*Data records*:
--- START ---
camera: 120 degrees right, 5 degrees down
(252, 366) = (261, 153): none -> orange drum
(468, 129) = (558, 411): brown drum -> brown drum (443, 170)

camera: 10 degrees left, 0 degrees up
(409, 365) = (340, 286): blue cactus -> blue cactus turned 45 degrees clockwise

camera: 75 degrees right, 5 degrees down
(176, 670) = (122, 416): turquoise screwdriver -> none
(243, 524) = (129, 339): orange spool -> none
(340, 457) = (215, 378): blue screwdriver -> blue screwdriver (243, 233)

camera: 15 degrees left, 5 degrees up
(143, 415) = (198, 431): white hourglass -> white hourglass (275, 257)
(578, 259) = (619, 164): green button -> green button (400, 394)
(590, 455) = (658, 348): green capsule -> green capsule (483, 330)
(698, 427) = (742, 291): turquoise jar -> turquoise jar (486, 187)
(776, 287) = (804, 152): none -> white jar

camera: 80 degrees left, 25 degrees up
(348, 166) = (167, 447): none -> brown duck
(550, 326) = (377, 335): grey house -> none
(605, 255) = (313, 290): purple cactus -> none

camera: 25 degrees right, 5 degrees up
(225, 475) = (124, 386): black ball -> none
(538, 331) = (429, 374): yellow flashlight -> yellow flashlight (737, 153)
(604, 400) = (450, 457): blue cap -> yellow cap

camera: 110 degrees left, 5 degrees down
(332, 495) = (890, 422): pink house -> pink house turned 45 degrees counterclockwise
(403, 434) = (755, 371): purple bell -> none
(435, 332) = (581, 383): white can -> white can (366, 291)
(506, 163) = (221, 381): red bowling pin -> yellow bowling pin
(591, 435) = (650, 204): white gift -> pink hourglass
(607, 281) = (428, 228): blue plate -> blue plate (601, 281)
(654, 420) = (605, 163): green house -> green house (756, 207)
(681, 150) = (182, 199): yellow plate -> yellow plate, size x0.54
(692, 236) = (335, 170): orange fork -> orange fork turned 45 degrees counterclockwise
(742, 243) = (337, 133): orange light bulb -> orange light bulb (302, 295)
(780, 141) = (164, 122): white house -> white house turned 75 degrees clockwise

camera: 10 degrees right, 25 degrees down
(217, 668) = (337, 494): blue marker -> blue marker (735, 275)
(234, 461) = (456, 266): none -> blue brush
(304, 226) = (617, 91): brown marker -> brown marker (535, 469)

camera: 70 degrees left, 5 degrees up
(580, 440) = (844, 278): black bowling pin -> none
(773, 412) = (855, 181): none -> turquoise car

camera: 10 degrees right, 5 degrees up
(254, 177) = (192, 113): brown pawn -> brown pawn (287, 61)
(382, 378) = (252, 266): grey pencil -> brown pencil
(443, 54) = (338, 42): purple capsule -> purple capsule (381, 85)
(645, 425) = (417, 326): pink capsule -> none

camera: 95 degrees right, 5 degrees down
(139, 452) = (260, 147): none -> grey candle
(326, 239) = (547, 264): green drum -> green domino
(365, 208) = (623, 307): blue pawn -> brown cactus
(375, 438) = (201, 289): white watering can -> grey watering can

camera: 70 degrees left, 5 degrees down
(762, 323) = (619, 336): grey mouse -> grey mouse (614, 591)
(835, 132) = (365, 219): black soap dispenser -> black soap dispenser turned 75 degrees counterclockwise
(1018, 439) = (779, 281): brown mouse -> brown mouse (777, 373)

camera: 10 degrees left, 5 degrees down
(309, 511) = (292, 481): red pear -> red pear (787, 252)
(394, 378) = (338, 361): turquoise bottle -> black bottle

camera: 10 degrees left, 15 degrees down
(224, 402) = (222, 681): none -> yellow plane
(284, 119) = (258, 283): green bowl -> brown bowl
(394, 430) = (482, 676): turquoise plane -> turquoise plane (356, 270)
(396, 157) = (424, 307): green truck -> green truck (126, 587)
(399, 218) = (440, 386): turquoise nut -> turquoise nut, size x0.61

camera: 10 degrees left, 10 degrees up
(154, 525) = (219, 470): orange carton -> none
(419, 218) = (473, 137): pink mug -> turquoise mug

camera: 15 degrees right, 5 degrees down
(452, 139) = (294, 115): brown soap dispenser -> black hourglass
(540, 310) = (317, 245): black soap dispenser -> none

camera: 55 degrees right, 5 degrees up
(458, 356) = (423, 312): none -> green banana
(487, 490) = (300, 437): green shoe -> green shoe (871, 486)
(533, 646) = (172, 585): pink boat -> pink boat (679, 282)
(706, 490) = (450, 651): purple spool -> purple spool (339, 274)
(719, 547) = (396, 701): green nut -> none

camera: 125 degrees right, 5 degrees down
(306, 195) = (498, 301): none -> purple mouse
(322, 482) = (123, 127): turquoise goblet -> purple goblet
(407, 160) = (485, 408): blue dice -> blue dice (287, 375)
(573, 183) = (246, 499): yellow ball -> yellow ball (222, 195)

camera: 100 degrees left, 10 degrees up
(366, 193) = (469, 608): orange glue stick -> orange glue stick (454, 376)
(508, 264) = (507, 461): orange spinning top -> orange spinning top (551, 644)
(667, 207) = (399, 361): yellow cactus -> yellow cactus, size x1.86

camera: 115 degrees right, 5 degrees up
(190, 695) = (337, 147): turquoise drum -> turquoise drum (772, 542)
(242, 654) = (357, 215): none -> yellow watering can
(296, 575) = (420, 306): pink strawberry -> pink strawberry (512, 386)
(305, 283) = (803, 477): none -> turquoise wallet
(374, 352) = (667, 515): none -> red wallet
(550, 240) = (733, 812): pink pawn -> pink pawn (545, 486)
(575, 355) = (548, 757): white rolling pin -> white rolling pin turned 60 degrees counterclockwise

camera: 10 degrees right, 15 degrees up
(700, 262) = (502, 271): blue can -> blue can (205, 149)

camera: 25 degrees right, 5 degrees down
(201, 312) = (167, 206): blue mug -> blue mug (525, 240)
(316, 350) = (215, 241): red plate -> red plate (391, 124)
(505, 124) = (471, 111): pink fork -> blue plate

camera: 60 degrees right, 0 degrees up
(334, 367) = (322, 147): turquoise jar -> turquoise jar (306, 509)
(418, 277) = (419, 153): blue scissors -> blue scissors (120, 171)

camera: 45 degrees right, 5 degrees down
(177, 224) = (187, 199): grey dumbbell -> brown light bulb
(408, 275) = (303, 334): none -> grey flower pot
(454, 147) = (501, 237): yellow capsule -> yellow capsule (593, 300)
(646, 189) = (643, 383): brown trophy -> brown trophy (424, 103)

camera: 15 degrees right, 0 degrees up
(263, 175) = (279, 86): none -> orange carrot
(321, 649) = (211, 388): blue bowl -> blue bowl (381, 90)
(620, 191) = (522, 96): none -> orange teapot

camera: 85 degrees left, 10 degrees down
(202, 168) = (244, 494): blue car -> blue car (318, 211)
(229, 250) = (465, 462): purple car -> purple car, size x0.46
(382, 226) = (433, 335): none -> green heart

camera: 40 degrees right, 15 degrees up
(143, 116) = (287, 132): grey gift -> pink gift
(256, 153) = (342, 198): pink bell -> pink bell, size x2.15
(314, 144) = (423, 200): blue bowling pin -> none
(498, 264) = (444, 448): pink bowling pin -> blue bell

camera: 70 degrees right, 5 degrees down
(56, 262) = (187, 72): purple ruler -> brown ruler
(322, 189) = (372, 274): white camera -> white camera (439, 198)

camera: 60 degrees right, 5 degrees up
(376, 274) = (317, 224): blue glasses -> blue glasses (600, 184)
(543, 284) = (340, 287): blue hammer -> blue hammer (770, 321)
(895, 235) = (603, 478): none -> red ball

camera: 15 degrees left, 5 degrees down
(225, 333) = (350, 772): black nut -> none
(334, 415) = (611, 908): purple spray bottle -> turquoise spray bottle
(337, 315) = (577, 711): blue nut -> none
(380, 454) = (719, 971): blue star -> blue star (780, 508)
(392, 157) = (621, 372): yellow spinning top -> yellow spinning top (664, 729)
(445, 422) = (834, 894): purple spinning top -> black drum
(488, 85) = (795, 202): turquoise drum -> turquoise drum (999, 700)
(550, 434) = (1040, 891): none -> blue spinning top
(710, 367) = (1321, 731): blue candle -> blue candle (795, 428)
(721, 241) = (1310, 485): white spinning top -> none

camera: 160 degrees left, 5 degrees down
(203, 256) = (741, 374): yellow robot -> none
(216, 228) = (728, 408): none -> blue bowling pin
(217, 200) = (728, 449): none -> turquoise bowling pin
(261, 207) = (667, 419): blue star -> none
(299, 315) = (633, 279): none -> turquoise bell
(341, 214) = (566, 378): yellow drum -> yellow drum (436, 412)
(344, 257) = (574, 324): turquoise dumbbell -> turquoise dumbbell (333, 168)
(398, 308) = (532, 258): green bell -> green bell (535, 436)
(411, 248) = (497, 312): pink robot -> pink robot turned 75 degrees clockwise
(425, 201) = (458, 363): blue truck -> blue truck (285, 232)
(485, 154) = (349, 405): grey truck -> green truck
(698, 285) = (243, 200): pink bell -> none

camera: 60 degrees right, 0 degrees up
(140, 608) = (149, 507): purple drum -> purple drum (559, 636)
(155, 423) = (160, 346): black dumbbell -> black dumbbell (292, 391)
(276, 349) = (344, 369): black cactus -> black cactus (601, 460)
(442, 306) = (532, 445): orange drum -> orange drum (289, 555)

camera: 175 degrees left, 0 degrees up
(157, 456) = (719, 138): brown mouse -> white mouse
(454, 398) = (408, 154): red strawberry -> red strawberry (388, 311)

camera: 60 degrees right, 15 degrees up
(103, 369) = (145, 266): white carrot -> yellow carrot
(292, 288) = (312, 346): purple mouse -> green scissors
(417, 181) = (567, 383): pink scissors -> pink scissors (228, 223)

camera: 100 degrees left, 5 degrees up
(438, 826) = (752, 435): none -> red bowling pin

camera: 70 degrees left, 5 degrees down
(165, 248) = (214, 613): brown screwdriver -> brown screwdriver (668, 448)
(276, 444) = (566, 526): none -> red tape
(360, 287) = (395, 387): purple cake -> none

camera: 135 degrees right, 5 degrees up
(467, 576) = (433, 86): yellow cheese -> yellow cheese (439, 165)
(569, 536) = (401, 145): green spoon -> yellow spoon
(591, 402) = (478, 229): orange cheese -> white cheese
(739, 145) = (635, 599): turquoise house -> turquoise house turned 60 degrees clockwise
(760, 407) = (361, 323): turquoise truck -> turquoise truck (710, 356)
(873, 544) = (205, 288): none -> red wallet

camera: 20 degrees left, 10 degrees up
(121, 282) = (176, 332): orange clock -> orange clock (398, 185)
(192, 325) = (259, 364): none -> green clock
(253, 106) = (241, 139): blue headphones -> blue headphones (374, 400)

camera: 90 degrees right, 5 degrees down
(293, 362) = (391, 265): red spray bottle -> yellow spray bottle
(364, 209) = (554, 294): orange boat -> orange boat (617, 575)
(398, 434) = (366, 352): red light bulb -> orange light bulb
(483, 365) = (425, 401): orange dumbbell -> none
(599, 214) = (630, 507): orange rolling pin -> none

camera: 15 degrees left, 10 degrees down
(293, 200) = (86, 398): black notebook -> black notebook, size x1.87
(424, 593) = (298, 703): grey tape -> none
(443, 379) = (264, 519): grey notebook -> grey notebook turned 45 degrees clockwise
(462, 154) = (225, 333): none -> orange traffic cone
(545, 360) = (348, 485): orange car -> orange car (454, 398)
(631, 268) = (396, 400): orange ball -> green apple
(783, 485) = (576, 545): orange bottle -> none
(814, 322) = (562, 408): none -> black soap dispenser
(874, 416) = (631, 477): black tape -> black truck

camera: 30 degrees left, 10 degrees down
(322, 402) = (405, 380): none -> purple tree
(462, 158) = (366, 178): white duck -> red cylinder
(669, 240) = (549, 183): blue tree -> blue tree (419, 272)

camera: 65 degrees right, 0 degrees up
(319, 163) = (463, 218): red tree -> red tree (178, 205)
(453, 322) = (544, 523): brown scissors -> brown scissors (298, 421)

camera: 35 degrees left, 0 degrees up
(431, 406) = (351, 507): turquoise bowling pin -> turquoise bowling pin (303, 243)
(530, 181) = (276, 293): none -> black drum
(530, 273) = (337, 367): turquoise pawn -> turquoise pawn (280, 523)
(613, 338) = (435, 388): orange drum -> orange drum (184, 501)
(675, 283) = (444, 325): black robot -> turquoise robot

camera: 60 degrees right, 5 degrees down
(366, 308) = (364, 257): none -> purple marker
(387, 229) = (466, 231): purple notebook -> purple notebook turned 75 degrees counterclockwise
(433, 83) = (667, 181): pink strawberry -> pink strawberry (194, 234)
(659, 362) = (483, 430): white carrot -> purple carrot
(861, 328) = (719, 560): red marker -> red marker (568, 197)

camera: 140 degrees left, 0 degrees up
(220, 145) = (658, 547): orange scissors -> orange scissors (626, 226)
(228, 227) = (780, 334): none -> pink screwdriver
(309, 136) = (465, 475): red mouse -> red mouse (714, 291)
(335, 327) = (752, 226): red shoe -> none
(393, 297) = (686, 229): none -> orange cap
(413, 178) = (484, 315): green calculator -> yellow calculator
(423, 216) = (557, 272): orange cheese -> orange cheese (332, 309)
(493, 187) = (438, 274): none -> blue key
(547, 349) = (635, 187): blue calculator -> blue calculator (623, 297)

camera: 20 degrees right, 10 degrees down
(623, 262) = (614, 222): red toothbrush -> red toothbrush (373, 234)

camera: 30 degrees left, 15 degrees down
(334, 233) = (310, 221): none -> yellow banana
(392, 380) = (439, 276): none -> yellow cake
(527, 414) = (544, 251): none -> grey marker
--- END ---
*Work to complete*: Copy every line from the records above that contains the string "spinning".

*Exercise output*:
(508, 264) = (507, 461): orange spinning top -> orange spinning top (551, 644)
(392, 157) = (621, 372): yellow spinning top -> yellow spinning top (664, 729)
(445, 422) = (834, 894): purple spinning top -> black drum
(550, 434) = (1040, 891): none -> blue spinning top
(721, 241) = (1310, 485): white spinning top -> none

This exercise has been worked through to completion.